Written task:
Repeat each line exactly as it is written.

Saved data entries:
--------
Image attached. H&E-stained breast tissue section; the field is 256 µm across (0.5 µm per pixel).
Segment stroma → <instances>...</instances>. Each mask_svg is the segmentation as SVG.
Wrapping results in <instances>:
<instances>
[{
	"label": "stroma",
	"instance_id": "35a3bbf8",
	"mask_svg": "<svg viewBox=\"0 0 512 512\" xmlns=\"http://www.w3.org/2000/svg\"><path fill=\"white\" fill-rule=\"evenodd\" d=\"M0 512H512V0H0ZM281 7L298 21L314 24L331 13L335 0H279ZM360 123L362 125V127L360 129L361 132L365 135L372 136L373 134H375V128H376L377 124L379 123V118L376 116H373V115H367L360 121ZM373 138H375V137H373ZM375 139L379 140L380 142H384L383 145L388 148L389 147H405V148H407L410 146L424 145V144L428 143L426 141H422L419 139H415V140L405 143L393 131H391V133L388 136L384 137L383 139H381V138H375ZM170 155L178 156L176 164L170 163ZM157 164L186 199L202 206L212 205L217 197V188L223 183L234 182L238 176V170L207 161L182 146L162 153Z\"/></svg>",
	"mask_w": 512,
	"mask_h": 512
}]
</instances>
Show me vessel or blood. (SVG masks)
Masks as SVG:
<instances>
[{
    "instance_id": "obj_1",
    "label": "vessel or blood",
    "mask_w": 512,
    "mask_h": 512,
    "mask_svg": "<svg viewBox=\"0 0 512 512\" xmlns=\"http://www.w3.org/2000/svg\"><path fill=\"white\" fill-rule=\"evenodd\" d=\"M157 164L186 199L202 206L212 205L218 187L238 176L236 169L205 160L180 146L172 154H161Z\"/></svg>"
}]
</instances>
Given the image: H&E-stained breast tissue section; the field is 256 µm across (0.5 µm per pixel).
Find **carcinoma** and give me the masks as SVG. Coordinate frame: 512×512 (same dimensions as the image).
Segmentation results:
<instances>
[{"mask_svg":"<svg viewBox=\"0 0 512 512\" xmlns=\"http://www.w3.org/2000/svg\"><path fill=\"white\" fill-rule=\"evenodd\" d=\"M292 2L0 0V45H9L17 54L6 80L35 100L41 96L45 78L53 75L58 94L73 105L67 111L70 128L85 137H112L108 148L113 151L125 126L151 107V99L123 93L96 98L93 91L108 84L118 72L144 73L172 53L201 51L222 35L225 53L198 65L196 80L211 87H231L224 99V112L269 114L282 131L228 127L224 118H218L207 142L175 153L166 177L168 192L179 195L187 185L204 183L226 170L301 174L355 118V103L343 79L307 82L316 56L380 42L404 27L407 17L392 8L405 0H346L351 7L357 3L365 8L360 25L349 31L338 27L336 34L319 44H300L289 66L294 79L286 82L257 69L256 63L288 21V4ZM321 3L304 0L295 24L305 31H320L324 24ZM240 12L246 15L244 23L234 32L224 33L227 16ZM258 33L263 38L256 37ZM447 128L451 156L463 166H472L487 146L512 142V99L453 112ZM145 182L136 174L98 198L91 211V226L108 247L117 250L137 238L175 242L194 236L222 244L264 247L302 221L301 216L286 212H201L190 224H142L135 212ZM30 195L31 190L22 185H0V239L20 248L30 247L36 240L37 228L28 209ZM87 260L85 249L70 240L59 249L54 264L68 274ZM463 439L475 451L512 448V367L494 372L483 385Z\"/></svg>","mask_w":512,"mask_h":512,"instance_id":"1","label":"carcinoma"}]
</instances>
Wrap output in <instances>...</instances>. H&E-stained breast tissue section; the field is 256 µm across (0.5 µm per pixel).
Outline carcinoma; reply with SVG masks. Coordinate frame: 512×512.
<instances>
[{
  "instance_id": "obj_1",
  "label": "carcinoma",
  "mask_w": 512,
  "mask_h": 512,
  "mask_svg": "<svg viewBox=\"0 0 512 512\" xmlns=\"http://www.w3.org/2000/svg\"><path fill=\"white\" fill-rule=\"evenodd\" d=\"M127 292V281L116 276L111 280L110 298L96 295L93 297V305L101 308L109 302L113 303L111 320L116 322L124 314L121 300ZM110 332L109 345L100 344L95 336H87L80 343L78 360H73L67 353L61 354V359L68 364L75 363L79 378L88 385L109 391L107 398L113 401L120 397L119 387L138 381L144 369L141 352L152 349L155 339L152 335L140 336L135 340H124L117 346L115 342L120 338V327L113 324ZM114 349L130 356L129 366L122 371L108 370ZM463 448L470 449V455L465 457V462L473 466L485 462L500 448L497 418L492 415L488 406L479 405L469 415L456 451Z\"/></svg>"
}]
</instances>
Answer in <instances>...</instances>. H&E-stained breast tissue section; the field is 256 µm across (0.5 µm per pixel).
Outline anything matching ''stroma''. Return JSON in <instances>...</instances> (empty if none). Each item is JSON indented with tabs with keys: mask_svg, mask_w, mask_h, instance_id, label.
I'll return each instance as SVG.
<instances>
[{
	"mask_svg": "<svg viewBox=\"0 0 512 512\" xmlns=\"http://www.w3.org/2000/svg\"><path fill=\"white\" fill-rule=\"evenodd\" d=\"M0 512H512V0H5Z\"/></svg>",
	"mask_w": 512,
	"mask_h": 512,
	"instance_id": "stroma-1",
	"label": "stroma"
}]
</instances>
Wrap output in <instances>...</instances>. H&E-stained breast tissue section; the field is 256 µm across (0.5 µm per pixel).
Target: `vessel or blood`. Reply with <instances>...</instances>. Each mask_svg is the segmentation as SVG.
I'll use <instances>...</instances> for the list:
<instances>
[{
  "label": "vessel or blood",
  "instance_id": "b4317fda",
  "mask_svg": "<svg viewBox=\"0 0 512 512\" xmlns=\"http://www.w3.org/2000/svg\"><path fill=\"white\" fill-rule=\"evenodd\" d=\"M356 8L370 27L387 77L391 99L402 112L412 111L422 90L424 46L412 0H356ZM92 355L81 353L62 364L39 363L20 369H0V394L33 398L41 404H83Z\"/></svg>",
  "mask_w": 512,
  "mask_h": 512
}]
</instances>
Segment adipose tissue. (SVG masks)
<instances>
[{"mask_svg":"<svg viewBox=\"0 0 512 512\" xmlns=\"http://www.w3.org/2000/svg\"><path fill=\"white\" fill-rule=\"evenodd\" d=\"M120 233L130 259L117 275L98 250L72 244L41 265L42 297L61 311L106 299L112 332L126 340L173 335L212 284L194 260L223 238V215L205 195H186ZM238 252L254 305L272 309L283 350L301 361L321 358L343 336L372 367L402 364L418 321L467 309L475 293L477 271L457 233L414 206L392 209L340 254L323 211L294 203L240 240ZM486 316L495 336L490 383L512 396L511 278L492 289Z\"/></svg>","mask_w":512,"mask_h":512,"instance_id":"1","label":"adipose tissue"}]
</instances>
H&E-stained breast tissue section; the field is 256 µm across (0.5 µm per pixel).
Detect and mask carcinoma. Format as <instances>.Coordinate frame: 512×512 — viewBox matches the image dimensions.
--------
Solution below:
Image attached. H&E-stained breast tissue section; the field is 256 µm across (0.5 µm per pixel).
Segment stroma → <instances>...</instances>. Each mask_svg is the segmentation as SVG.
Wrapping results in <instances>:
<instances>
[{
	"label": "stroma",
	"instance_id": "35a3bbf8",
	"mask_svg": "<svg viewBox=\"0 0 512 512\" xmlns=\"http://www.w3.org/2000/svg\"><path fill=\"white\" fill-rule=\"evenodd\" d=\"M0 512H512V0H0ZM281 7L298 21L314 24L331 13L335 0H279ZM360 123L362 125V127L360 129L361 132L365 135L372 136L373 134H375V128H376L377 124L379 123V118L376 116H373V115H367L360 121ZM373 138H375V137H373ZM375 139L379 140L380 142H384L383 145L388 148L389 147H405V148H407L410 146L424 145V144L428 143L426 141H422L419 139H415V140L405 143L393 131H391V133L388 136L384 137L383 139H381V138H375ZM170 155L178 156L176 164L170 163ZM157 164L186 199L202 206L212 205L217 197V188L223 183L234 182L238 176V170L207 161L182 146L162 153Z\"/></svg>",
	"mask_w": 512,
	"mask_h": 512
}]
</instances>
Show me vessel or blood. (SVG masks)
Masks as SVG:
<instances>
[{
    "instance_id": "obj_1",
    "label": "vessel or blood",
    "mask_w": 512,
    "mask_h": 512,
    "mask_svg": "<svg viewBox=\"0 0 512 512\" xmlns=\"http://www.w3.org/2000/svg\"><path fill=\"white\" fill-rule=\"evenodd\" d=\"M157 164L186 199L202 206L212 205L218 187L238 176L236 169L205 160L180 146L172 154H161Z\"/></svg>"
}]
</instances>
Given the image: H&E-stained breast tissue section; the field is 256 µm across (0.5 µm per pixel).
Find **carcinoma** and give me the masks as SVG. Coordinate frame: 512×512 (same dimensions as the image).
Segmentation results:
<instances>
[{"mask_svg":"<svg viewBox=\"0 0 512 512\" xmlns=\"http://www.w3.org/2000/svg\"><path fill=\"white\" fill-rule=\"evenodd\" d=\"M292 2L0 0V45H9L17 54L6 80L35 100L41 96L45 78L53 75L58 94L73 105L67 111L70 128L85 137H112L108 148L113 151L125 126L151 107V99L123 93L96 98L93 91L108 84L118 72L144 73L172 53L201 51L222 35L225 53L198 65L196 80L211 87H231L224 99V112L269 114L282 131L228 127L224 118H218L207 142L175 153L166 177L168 192L179 195L187 185L204 183L226 170L301 174L355 118V103L343 79L307 82L316 56L380 42L404 27L407 17L392 8L405 0H346L351 7L357 3L365 8L360 25L349 31L338 27L336 34L319 44H300L289 66L294 79L286 82L257 69L256 63L288 21V4ZM321 3L304 0L295 24L305 31H320L324 24ZM240 12L246 15L244 23L234 32L224 33L227 16ZM258 33L263 38L256 37ZM447 128L451 156L463 166H472L487 146L512 142V99L453 112ZM145 182L136 174L98 198L91 211V226L108 247L117 250L137 238L175 242L194 236L222 244L264 247L302 221L301 216L286 212H201L190 224H142L135 212ZM30 195L31 190L22 185H0V239L20 248L30 247L36 240L37 228L28 209ZM87 260L85 249L70 240L59 249L54 264L68 274ZM463 439L475 451L512 448V367L494 372L483 385Z\"/></svg>","mask_w":512,"mask_h":512,"instance_id":"1","label":"carcinoma"}]
</instances>
Wrap output in <instances>...</instances>. H&E-stained breast tissue section; the field is 256 µm across (0.5 µm per pixel).
Outline carcinoma; reply with SVG masks. Coordinate frame: 512×512.
<instances>
[{
  "instance_id": "obj_1",
  "label": "carcinoma",
  "mask_w": 512,
  "mask_h": 512,
  "mask_svg": "<svg viewBox=\"0 0 512 512\" xmlns=\"http://www.w3.org/2000/svg\"><path fill=\"white\" fill-rule=\"evenodd\" d=\"M127 292V281L116 276L111 280L110 298L96 295L93 297V305L101 308L109 302L113 303L111 320L116 322L124 314L121 300ZM110 332L109 345L100 344L95 336H87L80 343L78 360H73L67 353L61 354V359L68 364L75 363L79 378L88 385L109 391L107 398L113 401L120 397L119 387L138 381L144 369L141 352L152 349L155 339L152 335L140 336L135 340H124L117 346L115 342L120 338V327L113 324ZM114 349L130 356L129 366L122 371L108 370ZM463 448L470 449V455L465 457V462L473 466L485 462L500 448L497 418L492 415L488 406L479 405L469 415L456 451Z\"/></svg>"
}]
</instances>
Answer in <instances>...</instances>. H&E-stained breast tissue section; the field is 256 µm across (0.5 µm per pixel).
Outline anything matching ''stroma''. Return JSON in <instances>...</instances> (empty if none). Each item is JSON indented with tabs with keys: mask_svg, mask_w, mask_h, instance_id, label.
I'll return each instance as SVG.
<instances>
[{
	"mask_svg": "<svg viewBox=\"0 0 512 512\" xmlns=\"http://www.w3.org/2000/svg\"><path fill=\"white\" fill-rule=\"evenodd\" d=\"M0 512H512V0H5Z\"/></svg>",
	"mask_w": 512,
	"mask_h": 512,
	"instance_id": "stroma-1",
	"label": "stroma"
}]
</instances>
Wrap output in <instances>...</instances>. H&E-stained breast tissue section; the field is 256 µm across (0.5 µm per pixel).
Target: `vessel or blood`. Reply with <instances>...</instances>. Each mask_svg is the segmentation as SVG.
I'll use <instances>...</instances> for the list:
<instances>
[{
  "label": "vessel or blood",
  "instance_id": "b4317fda",
  "mask_svg": "<svg viewBox=\"0 0 512 512\" xmlns=\"http://www.w3.org/2000/svg\"><path fill=\"white\" fill-rule=\"evenodd\" d=\"M356 8L370 27L387 77L391 99L402 112L412 111L422 90L424 46L412 0H356ZM92 355L81 353L62 364L39 363L20 369H0V394L33 398L41 404H83Z\"/></svg>",
  "mask_w": 512,
  "mask_h": 512
}]
</instances>
Segment adipose tissue. (SVG masks)
<instances>
[{"mask_svg":"<svg viewBox=\"0 0 512 512\" xmlns=\"http://www.w3.org/2000/svg\"><path fill=\"white\" fill-rule=\"evenodd\" d=\"M120 233L130 259L117 275L98 250L72 244L41 265L42 297L61 311L106 299L112 332L126 340L173 335L212 284L194 260L223 238V215L205 195H186ZM238 252L254 305L272 309L283 350L301 361L321 358L343 336L372 367L402 364L418 321L467 309L475 293L477 271L457 233L414 206L392 209L340 254L323 211L294 203L240 240ZM486 316L495 336L490 383L512 396L511 278L492 289Z\"/></svg>","mask_w":512,"mask_h":512,"instance_id":"1","label":"adipose tissue"}]
</instances>
H&E-stained breast tissue section; the field is 256 µm across (0.5 µm per pixel).
Detect and mask carcinoma. Format as <instances>.Coordinate frame: 512×512 — viewBox matches the image dimensions.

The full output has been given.